Count the lines of the rows below that contain the string "across", with case counting. Reply with the number alone.

■ PROVIDED DATA:
··········

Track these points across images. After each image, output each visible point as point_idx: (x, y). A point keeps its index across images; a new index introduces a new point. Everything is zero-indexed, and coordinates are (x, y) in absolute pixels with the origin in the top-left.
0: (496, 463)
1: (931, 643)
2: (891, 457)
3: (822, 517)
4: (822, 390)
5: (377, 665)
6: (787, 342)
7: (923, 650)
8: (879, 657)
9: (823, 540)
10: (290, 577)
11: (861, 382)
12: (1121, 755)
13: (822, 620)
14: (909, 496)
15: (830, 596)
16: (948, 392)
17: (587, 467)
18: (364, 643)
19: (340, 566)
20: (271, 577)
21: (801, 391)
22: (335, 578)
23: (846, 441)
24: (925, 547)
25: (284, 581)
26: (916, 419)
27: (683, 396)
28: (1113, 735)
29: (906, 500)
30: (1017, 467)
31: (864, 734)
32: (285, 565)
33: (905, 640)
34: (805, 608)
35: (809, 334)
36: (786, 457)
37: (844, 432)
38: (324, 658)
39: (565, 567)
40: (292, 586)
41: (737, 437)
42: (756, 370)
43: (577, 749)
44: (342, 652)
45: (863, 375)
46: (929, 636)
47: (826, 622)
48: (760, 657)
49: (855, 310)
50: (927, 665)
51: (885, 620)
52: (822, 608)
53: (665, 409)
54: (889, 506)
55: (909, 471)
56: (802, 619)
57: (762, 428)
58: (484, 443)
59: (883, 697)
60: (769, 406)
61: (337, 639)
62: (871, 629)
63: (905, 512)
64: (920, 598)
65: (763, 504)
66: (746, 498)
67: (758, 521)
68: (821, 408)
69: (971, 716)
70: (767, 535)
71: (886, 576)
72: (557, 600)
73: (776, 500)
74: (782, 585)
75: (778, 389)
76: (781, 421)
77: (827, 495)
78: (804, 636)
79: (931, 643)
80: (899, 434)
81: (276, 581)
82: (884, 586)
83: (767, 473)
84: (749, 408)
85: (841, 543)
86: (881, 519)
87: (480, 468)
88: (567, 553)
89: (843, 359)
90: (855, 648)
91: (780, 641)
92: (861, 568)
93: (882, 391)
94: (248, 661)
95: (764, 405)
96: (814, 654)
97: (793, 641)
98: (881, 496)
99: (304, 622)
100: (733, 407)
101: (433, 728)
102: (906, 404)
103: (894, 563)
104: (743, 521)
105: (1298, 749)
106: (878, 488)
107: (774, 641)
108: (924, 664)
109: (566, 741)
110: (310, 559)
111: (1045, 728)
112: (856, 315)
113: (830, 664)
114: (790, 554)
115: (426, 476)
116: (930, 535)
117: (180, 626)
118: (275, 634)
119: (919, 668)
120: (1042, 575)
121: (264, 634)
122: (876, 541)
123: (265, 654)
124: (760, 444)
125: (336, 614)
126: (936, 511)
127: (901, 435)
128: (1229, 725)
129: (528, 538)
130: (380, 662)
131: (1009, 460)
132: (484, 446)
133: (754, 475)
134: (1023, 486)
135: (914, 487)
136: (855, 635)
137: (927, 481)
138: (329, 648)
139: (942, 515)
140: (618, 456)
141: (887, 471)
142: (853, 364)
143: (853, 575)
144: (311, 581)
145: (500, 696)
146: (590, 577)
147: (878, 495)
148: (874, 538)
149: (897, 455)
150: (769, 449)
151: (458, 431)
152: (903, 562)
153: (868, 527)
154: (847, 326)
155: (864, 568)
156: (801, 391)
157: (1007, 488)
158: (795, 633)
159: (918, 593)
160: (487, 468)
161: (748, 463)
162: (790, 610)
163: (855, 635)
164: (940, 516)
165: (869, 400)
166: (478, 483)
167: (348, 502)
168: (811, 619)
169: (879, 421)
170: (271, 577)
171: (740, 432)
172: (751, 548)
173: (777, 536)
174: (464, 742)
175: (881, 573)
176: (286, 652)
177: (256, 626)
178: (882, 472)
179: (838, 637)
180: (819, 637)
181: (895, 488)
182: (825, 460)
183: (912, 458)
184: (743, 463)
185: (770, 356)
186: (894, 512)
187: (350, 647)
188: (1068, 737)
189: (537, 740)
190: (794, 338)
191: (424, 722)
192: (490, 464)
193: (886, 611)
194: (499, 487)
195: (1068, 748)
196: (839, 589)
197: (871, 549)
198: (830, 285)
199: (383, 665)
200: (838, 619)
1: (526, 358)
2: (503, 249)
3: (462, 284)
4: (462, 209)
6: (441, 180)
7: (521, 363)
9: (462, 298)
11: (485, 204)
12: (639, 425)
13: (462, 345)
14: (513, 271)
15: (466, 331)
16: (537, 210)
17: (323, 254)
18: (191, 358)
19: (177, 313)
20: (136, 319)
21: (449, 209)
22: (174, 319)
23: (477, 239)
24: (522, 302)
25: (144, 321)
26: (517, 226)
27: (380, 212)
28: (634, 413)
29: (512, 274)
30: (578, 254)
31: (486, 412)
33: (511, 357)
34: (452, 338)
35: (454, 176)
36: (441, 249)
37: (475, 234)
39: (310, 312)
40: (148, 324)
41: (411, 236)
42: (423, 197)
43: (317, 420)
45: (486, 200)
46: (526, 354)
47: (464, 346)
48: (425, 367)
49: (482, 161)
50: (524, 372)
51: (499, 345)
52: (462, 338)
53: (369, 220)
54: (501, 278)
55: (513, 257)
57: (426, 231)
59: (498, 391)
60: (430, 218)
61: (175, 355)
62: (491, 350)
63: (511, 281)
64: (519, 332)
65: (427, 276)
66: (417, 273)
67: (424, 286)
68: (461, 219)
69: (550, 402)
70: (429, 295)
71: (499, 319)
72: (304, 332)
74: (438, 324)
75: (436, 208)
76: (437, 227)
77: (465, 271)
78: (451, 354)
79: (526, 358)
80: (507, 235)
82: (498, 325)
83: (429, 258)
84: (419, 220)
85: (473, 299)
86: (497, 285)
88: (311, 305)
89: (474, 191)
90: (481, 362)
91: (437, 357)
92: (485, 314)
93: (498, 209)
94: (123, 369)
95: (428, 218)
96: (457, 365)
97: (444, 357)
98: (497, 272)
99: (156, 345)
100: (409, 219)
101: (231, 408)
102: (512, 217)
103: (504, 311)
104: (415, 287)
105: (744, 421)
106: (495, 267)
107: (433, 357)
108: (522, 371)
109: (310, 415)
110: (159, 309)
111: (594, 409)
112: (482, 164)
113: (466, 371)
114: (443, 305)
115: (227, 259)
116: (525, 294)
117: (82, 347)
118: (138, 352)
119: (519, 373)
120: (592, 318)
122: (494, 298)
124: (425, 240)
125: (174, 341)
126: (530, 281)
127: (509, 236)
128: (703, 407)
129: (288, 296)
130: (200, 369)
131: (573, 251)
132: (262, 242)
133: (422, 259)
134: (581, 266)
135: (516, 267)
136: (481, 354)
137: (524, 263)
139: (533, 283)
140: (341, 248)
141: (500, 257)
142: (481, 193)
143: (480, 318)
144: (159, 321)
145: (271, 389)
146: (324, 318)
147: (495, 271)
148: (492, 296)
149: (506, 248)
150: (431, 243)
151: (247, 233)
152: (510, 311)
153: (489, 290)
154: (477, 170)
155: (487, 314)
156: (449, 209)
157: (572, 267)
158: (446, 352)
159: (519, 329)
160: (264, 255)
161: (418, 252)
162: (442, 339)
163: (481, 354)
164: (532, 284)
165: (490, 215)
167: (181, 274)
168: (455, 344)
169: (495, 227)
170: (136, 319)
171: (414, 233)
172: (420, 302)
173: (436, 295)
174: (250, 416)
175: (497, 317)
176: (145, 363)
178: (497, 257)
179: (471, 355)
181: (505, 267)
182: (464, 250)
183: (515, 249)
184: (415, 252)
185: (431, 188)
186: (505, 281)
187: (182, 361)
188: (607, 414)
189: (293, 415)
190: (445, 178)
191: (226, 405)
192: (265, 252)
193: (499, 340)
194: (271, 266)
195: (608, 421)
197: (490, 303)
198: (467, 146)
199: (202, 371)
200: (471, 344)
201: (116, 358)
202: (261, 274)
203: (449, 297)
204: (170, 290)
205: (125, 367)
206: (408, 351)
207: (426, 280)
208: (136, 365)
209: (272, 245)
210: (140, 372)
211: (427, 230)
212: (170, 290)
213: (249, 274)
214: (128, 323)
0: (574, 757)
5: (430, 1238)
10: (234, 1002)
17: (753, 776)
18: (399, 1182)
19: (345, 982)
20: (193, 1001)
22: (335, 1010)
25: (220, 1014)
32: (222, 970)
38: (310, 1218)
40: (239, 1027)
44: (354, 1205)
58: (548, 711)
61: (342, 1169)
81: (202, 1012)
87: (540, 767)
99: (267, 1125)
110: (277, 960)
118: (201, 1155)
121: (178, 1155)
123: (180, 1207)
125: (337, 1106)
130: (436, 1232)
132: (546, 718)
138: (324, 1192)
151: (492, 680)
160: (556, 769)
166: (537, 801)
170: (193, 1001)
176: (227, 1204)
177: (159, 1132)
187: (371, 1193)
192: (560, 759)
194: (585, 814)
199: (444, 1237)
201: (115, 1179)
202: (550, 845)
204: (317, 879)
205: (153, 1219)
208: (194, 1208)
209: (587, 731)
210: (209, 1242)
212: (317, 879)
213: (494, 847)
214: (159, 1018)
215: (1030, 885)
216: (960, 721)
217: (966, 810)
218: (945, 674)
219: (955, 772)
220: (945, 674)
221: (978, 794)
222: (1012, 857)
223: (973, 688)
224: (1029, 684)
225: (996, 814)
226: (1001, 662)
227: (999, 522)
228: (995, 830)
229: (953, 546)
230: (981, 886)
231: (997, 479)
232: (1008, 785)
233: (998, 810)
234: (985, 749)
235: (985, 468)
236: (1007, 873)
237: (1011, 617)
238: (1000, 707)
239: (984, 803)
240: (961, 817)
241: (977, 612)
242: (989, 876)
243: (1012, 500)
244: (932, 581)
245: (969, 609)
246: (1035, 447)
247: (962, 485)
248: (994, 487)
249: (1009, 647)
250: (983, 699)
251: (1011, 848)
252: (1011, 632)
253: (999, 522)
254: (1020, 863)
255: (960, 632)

··········

■ WRITTEN RESPONSE: 1